## DATA EXCERPTS
● ● ● ● ●

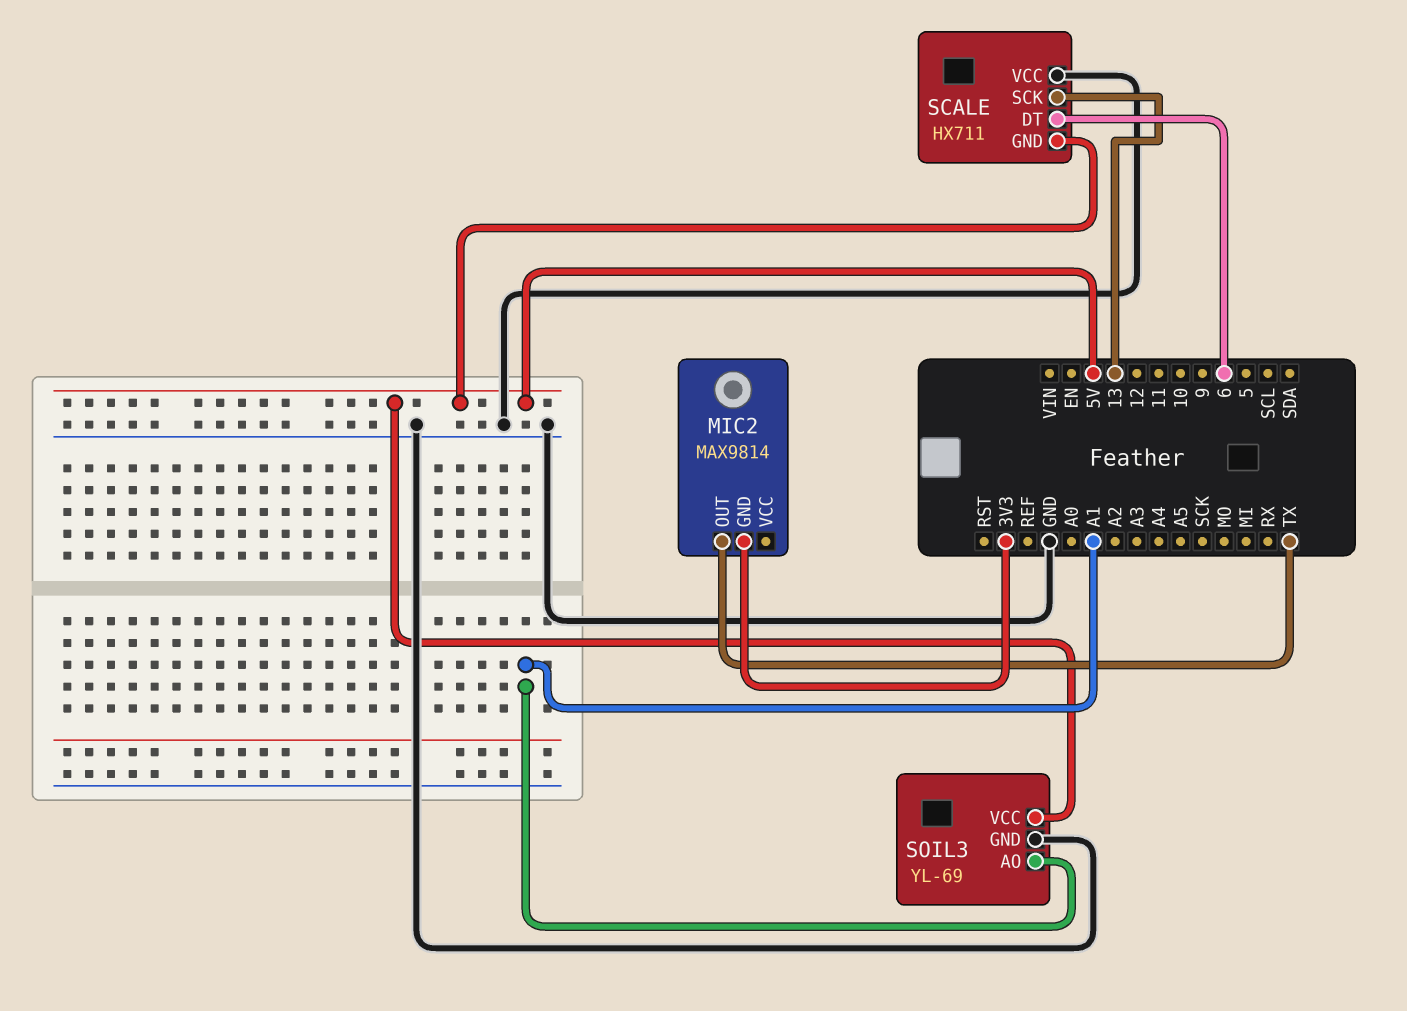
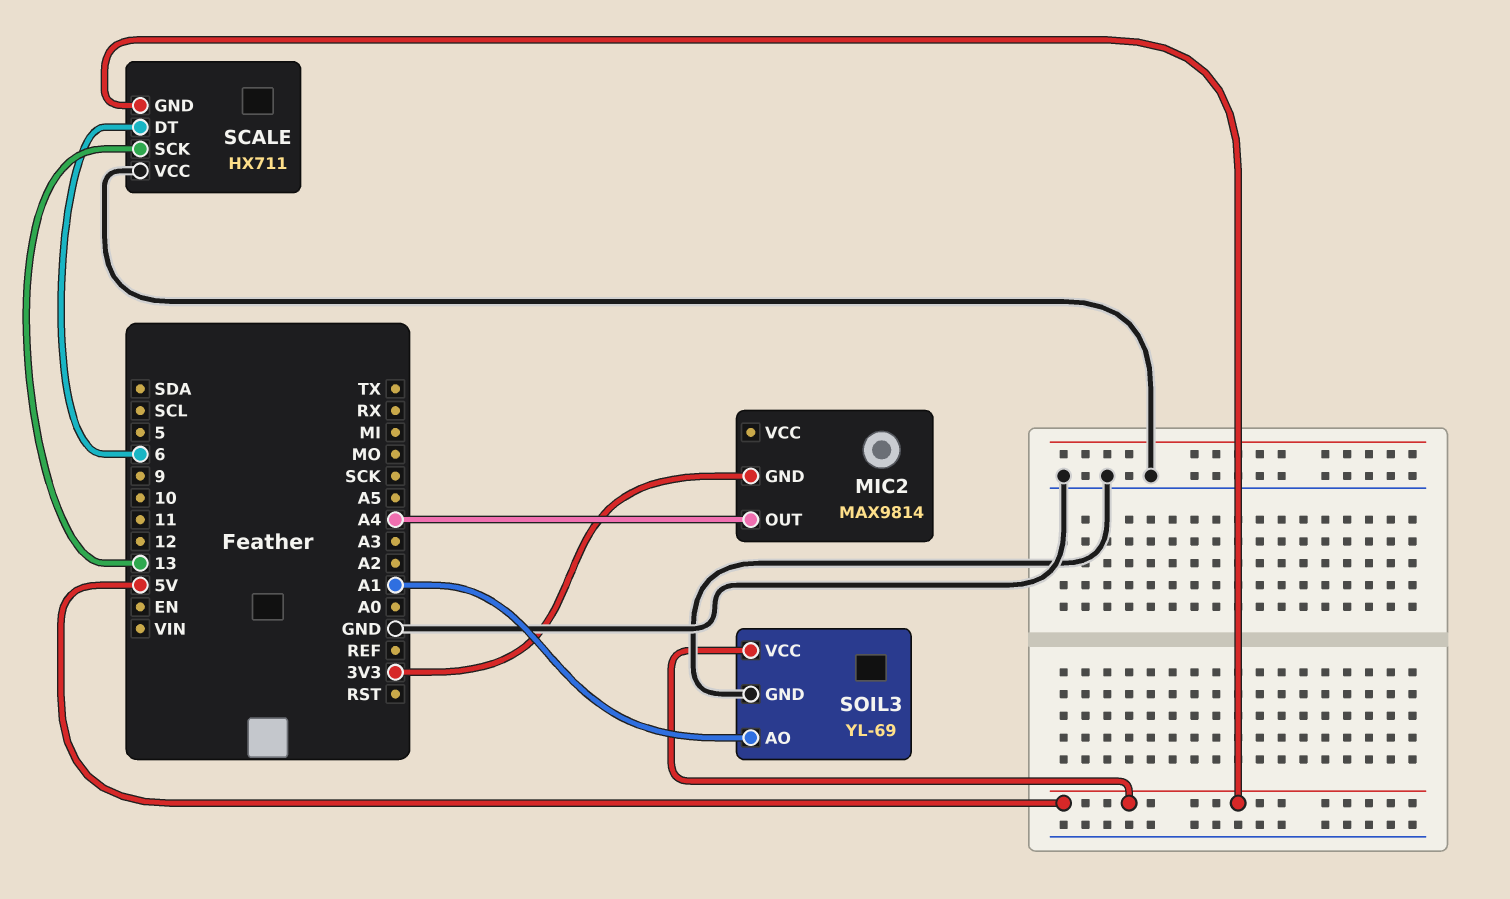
MIC2 pin OUT: TX -> A4

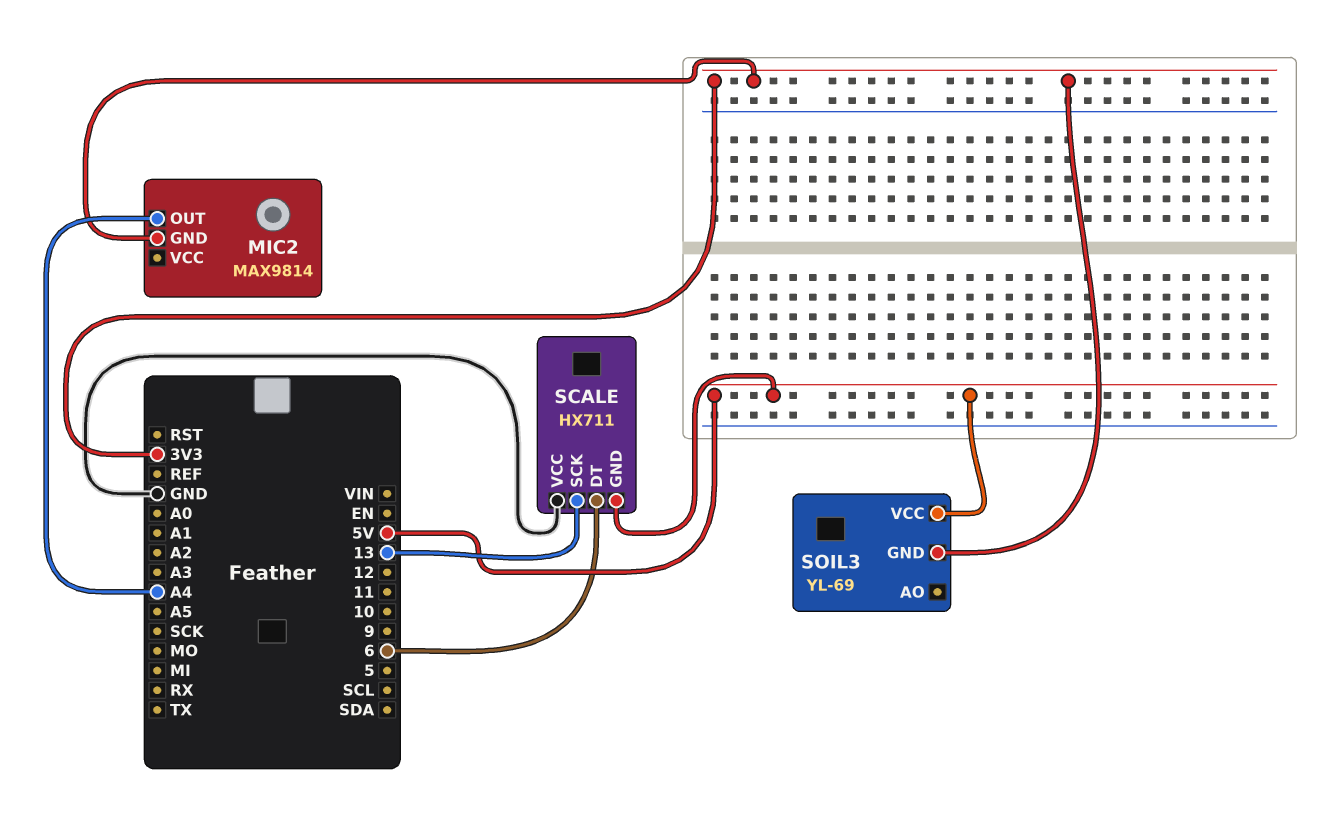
SOIL3 pin AO: A1 -> none
SOIL3 pin GND: GND -> 3V3

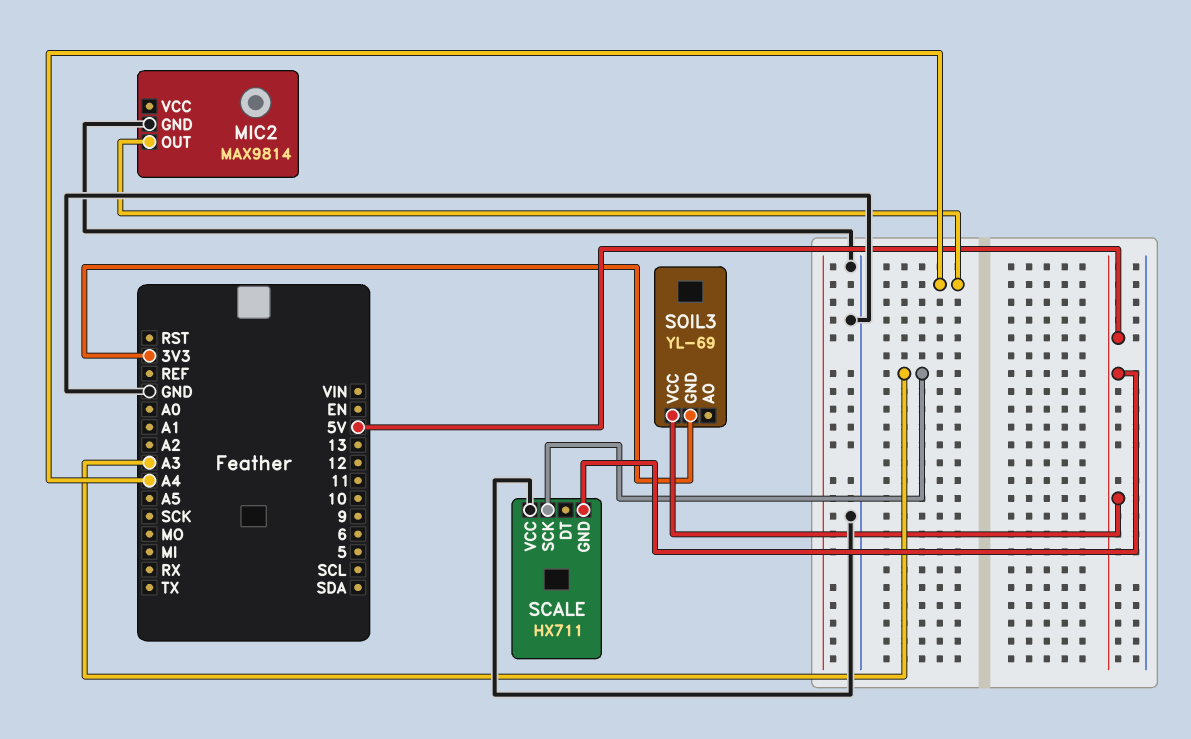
MIC2 pin GND: 3V3 -> GND
SCALE pin DT: 6 -> none
SCALE pin SCK: 13 -> A3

● ● ● ● ●

## TO DO
Report how many lines of the entries above contain the word "SCALE", giving the number by itself.

## WRITTEN REPLY
2